**WHAT THIS TASK INVOLVES:**
Look through the listing below and write out exactly the lines from the line with "none -> white plate [419,386,634,576]" to the line with "pink brush [384,451,528,494] -> none", both included, and no others.

**SUPPLIED RECORDS:**
[Start of Attachment]

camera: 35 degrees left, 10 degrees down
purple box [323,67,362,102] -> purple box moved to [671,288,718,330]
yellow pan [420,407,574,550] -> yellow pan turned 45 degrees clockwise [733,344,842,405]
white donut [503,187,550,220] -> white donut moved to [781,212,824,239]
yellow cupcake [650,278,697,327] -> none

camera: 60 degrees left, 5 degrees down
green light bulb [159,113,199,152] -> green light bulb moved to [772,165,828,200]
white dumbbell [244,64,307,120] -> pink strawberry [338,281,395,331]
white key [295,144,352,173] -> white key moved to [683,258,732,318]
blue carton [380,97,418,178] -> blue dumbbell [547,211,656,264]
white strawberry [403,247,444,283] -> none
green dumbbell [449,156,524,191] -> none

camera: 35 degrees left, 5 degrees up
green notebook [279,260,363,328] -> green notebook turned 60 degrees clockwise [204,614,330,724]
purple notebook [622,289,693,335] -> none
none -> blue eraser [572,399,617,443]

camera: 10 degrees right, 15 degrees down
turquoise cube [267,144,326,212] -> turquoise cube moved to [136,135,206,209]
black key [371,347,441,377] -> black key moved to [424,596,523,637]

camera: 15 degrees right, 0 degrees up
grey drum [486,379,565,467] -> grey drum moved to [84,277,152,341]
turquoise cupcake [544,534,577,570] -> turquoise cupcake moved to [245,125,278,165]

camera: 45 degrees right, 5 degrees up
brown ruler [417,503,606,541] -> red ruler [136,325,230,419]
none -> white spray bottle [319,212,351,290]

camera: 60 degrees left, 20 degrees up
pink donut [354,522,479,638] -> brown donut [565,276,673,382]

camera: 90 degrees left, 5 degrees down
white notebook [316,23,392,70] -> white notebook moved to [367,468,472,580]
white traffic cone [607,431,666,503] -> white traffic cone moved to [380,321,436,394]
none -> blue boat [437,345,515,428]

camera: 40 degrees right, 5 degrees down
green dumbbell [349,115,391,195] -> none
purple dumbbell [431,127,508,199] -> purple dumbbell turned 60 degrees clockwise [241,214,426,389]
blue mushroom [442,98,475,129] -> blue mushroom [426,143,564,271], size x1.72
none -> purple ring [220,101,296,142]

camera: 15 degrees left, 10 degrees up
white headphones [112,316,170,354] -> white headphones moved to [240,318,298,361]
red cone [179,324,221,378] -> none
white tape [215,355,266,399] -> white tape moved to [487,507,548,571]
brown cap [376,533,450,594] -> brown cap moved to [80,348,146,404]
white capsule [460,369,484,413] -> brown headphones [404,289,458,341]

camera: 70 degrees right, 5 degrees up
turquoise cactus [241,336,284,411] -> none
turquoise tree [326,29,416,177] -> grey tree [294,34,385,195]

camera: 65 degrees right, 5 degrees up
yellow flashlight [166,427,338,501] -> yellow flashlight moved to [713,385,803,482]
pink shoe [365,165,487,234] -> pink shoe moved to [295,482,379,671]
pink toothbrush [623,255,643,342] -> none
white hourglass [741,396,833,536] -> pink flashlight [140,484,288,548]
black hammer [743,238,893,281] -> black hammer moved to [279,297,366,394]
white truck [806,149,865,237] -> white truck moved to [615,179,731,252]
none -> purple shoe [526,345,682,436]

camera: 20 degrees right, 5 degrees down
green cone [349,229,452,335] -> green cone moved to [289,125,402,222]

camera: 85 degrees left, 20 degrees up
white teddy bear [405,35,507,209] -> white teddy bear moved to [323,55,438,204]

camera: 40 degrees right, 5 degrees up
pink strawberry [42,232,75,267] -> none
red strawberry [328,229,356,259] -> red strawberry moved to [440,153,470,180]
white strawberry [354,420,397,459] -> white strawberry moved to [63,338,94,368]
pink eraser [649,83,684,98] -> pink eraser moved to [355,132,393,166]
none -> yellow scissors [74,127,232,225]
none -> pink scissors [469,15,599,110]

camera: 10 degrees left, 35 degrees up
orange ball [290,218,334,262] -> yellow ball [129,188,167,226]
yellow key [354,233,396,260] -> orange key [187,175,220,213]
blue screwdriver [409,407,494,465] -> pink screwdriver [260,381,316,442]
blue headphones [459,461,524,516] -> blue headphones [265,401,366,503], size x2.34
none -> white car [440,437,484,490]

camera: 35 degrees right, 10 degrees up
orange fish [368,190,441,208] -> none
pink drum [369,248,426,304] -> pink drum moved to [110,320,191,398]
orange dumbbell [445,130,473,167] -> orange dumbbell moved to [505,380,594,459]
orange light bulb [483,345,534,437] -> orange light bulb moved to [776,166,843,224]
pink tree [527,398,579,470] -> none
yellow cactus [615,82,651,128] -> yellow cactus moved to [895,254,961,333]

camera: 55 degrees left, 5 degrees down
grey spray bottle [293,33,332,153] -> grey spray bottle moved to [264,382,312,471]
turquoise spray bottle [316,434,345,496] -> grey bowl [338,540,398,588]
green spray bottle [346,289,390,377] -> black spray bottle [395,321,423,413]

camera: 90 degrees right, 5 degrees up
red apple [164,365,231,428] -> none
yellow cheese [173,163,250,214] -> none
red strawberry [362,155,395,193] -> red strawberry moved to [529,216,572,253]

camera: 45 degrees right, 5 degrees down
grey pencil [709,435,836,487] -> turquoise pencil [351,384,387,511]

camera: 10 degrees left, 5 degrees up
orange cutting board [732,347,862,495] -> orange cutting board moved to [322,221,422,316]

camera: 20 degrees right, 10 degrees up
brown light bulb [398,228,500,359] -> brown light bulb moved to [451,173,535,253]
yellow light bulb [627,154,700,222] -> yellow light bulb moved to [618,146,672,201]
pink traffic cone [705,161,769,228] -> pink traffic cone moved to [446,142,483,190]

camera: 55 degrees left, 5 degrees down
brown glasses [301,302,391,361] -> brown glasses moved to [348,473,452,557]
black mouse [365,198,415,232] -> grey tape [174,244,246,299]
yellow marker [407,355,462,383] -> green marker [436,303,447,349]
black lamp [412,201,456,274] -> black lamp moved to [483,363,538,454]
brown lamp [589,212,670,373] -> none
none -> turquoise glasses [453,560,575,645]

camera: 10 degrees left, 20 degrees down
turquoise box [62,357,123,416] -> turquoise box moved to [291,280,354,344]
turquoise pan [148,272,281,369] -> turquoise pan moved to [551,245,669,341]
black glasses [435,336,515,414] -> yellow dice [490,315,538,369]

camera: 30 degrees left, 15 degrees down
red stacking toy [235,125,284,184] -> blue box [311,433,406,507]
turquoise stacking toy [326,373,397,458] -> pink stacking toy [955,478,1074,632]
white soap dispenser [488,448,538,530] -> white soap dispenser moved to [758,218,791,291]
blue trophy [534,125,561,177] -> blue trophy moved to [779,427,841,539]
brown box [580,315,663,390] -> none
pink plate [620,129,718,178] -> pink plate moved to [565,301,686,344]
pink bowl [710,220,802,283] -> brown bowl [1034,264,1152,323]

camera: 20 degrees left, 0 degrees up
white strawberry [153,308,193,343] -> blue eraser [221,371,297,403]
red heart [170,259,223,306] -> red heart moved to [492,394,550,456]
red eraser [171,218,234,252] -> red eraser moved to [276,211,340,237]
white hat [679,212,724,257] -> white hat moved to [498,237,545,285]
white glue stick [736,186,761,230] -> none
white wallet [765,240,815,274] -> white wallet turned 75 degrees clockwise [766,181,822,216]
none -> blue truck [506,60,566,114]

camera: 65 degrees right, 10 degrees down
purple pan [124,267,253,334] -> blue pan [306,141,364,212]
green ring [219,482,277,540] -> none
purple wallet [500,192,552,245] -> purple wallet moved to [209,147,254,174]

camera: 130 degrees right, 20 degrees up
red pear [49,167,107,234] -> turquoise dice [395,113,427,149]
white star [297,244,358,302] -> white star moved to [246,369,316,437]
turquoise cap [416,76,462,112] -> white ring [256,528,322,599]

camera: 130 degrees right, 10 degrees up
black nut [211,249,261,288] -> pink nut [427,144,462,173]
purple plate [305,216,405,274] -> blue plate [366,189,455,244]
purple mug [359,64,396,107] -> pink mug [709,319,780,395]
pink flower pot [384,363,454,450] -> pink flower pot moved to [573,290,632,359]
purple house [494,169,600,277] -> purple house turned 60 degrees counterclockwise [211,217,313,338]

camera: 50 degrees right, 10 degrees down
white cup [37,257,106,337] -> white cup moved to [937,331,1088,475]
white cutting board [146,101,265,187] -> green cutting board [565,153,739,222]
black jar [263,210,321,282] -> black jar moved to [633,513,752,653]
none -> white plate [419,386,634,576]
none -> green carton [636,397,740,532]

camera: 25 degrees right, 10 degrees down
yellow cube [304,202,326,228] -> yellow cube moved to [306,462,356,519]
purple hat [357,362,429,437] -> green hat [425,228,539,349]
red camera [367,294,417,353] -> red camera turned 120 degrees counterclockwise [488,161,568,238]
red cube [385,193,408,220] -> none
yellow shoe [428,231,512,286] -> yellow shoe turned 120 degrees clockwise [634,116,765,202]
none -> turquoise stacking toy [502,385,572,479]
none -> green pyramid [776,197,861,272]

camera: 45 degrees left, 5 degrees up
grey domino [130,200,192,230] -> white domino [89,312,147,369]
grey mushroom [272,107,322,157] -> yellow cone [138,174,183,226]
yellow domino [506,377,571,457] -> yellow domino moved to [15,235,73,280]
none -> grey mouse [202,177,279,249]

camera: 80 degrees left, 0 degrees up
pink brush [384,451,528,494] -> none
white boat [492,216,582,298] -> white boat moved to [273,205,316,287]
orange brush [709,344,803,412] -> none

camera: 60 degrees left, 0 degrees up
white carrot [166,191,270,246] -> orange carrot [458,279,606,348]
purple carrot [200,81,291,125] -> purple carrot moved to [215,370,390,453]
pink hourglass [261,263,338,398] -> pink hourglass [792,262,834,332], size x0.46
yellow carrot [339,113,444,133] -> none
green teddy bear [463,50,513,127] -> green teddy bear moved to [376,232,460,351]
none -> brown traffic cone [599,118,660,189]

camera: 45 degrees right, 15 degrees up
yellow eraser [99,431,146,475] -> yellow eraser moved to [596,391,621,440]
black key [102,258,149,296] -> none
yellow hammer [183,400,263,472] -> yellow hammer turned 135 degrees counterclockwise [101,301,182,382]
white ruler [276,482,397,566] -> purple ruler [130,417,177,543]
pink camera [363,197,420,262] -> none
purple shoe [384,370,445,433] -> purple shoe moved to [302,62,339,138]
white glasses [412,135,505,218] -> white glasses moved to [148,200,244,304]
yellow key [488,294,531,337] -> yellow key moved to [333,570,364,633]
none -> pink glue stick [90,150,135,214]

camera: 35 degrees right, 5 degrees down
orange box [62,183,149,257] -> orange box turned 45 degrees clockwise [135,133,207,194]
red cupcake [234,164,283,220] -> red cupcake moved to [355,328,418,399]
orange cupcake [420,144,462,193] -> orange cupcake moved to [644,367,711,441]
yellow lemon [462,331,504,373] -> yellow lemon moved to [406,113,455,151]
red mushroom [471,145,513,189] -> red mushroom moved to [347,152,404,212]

[End of Attachment]

**SOLUTION FOR THIS TASK:**
none -> white plate [419,386,634,576]
none -> green carton [636,397,740,532]

camera: 25 degrees right, 10 degrees down
yellow cube [304,202,326,228] -> yellow cube moved to [306,462,356,519]
purple hat [357,362,429,437] -> green hat [425,228,539,349]
red camera [367,294,417,353] -> red camera turned 120 degrees counterclockwise [488,161,568,238]
red cube [385,193,408,220] -> none
yellow shoe [428,231,512,286] -> yellow shoe turned 120 degrees clockwise [634,116,765,202]
none -> turquoise stacking toy [502,385,572,479]
none -> green pyramid [776,197,861,272]

camera: 45 degrees left, 5 degrees up
grey domino [130,200,192,230] -> white domino [89,312,147,369]
grey mushroom [272,107,322,157] -> yellow cone [138,174,183,226]
yellow domino [506,377,571,457] -> yellow domino moved to [15,235,73,280]
none -> grey mouse [202,177,279,249]

camera: 80 degrees left, 0 degrees up
pink brush [384,451,528,494] -> none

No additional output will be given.